■ INPUT DATA
◇ ◇ ◇ ◇ ◇ ◇ ◇

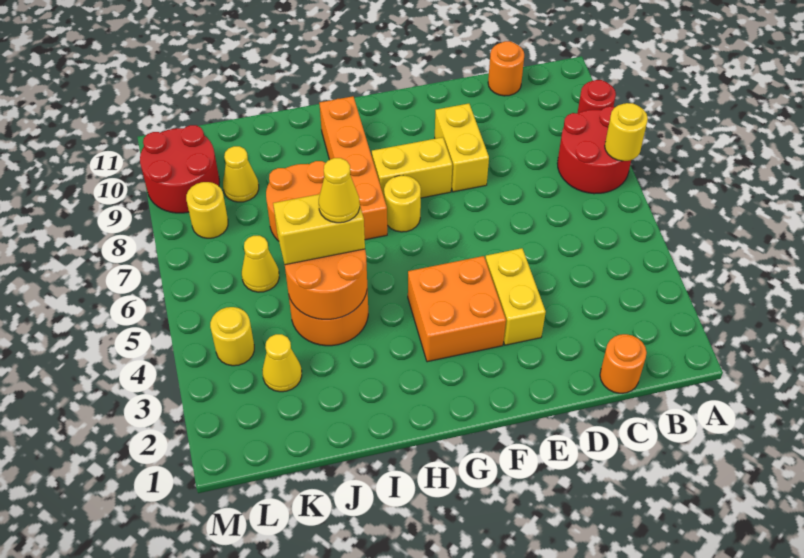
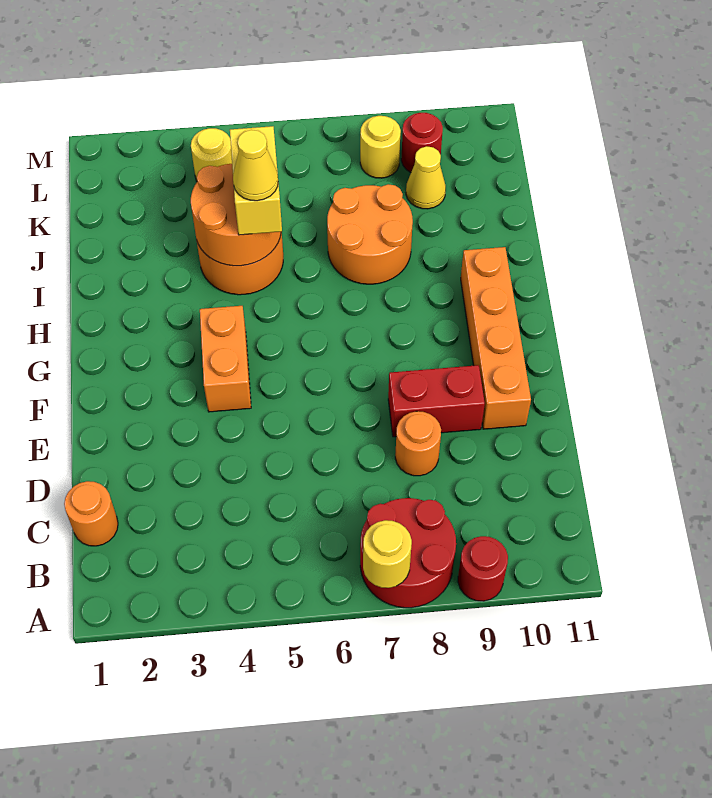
orange round brick C11 level 1 -> orange round brick D8 level 1
yellow brick E3:E4 level 1 -> none
yellow brick E8:E9 level 1 -> red brick E8:E9 level 1
orange brick F3:G4 level 1 -> orange brick F4:G4 level 1
yellow brick F8:G8 level 1 -> none
yellow round brick G7 level 1 -> none
orange brick H7:H10 level 1 -> orange brick E10:H10 level 1
yellow cone K3 level 1 -> none
yellow cone K6 level 1 -> none
red round brick L9:M10 level 1 -> red round brick L9 level 1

◇ ◇ ◇ ◇ ◇ ◇ ◇

■ WORK ITEM
Within the lines above, find those holding the word "none" and copy them.

■ EXERCISE RESULT
yellow brick E3:E4 level 1 -> none
yellow brick F8:G8 level 1 -> none
yellow round brick G7 level 1 -> none
yellow cone K3 level 1 -> none
yellow cone K6 level 1 -> none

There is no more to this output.